» **Extracted data**
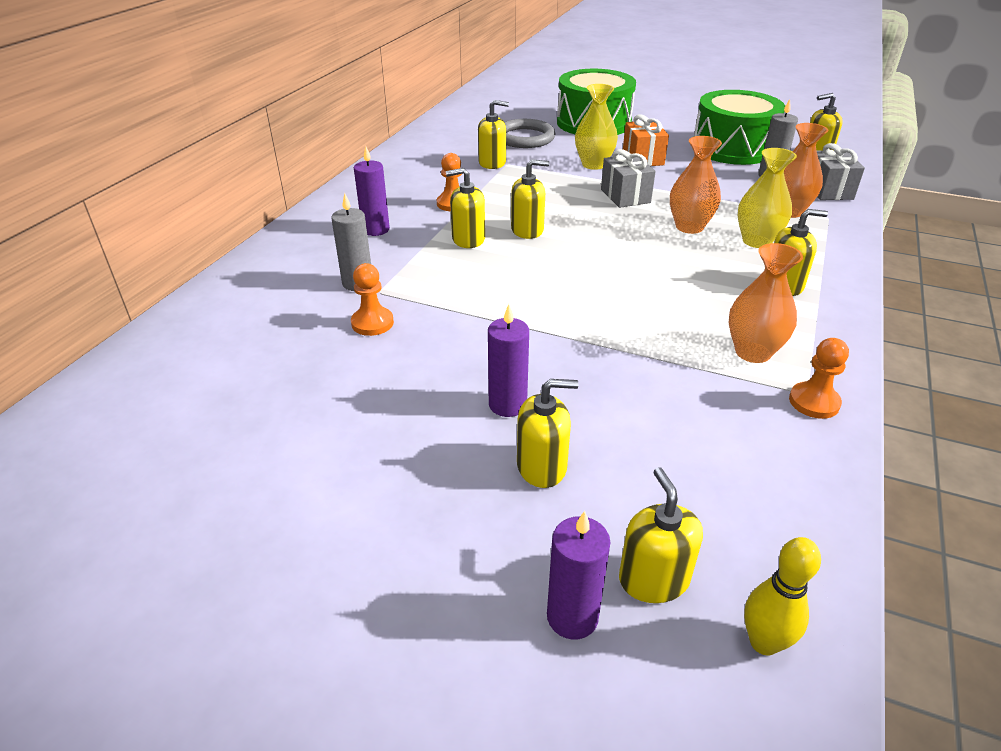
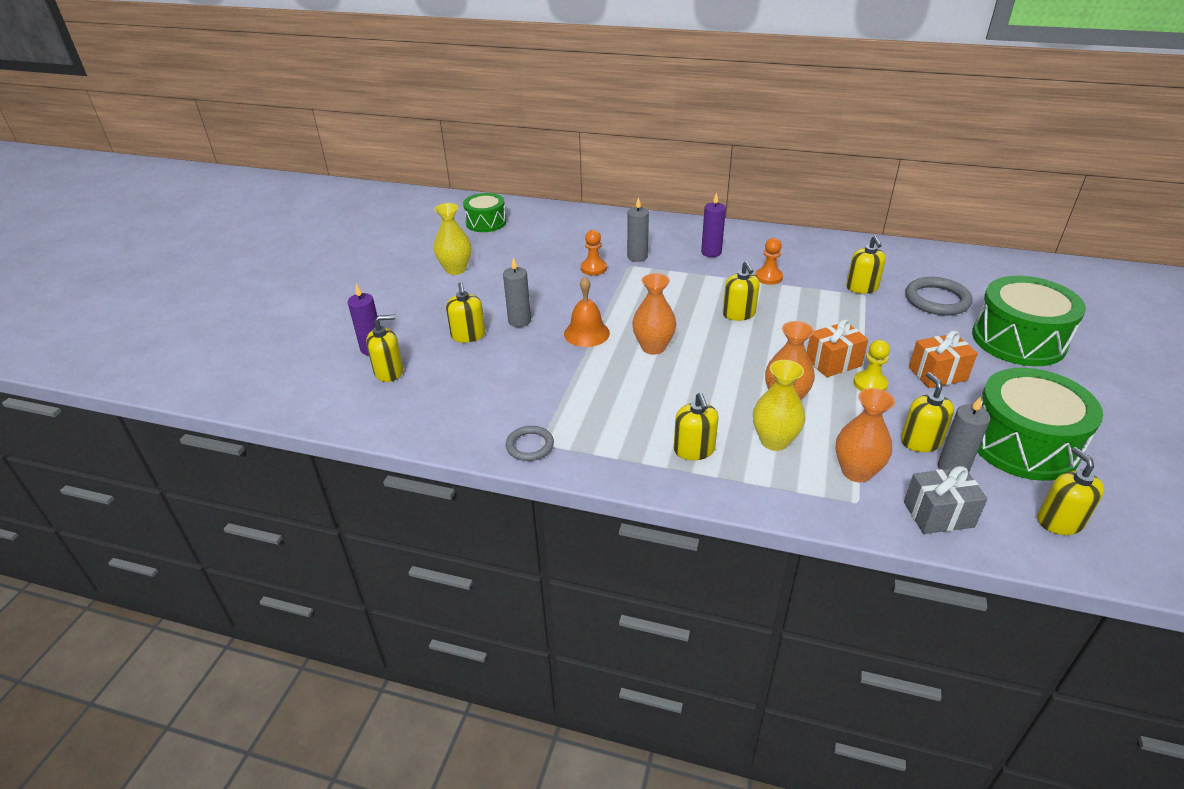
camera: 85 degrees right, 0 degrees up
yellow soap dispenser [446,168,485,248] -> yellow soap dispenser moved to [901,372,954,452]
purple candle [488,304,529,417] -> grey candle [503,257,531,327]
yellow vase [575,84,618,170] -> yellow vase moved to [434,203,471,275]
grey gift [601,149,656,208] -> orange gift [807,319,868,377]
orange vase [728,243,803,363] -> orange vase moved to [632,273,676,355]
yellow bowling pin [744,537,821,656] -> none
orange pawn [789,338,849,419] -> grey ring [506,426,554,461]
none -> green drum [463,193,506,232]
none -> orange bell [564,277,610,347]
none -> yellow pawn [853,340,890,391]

» **Work item**
Exactly as written, copy the entries above without their pictures.

» **Exercise answer**
camera: 85 degrees right, 0 degrees up
yellow soap dispenser [446,168,485,248] -> yellow soap dispenser moved to [901,372,954,452]
purple candle [488,304,529,417] -> grey candle [503,257,531,327]
yellow vase [575,84,618,170] -> yellow vase moved to [434,203,471,275]
grey gift [601,149,656,208] -> orange gift [807,319,868,377]
orange vase [728,243,803,363] -> orange vase moved to [632,273,676,355]
yellow bowling pin [744,537,821,656] -> none
orange pawn [789,338,849,419] -> grey ring [506,426,554,461]
none -> green drum [463,193,506,232]
none -> orange bell [564,277,610,347]
none -> yellow pawn [853,340,890,391]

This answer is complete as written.